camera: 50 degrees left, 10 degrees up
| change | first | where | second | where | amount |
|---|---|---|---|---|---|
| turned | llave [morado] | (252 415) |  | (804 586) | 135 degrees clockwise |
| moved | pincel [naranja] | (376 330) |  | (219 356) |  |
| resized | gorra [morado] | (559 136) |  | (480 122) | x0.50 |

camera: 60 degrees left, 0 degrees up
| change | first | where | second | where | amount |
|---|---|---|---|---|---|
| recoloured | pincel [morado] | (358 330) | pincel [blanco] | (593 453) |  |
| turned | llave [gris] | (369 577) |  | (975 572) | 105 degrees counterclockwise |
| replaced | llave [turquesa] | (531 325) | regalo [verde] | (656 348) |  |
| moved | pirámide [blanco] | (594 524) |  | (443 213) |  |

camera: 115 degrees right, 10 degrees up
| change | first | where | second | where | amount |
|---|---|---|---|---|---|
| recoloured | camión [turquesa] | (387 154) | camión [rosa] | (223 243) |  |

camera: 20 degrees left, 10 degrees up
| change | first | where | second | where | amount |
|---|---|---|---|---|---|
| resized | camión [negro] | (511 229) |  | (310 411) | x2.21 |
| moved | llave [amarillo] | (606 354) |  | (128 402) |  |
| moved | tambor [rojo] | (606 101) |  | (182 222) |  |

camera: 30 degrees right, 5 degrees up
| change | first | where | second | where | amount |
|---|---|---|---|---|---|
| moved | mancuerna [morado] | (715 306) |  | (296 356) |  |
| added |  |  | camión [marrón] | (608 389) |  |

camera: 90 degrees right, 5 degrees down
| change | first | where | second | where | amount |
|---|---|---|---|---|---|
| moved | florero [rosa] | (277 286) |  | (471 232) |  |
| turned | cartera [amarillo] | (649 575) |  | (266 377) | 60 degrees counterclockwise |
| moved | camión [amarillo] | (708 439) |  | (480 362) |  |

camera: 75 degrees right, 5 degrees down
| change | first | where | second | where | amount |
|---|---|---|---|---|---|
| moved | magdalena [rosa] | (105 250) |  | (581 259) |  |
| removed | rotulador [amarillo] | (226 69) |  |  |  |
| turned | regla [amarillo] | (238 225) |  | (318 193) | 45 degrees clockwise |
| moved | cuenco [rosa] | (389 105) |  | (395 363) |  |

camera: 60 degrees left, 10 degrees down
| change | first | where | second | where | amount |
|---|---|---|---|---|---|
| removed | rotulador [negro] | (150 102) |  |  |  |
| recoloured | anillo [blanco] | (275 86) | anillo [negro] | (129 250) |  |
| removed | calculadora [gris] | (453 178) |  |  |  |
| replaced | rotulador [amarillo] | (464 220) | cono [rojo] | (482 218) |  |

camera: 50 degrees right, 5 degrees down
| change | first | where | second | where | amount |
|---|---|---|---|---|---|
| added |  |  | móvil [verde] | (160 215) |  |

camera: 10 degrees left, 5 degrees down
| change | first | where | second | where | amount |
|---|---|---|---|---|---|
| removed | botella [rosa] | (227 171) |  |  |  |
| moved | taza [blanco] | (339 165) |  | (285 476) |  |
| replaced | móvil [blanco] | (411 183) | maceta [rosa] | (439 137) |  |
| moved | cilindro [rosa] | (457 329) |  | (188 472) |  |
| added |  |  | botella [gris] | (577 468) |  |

----------

Please repeat word for word the lines above that run from the beginning through the line containing "moved | pincel", keeping both the first and that last line.

* _Result of this task_:
camera: 50 degrees left, 10 degrees up
| change | first | where | second | where | amount |
|---|---|---|---|---|---|
| turned | llave [morado] | (252 415) |  | (804 586) | 135 degrees clockwise |
| moved | pincel [naranja] | (376 330) |  | (219 356) |  |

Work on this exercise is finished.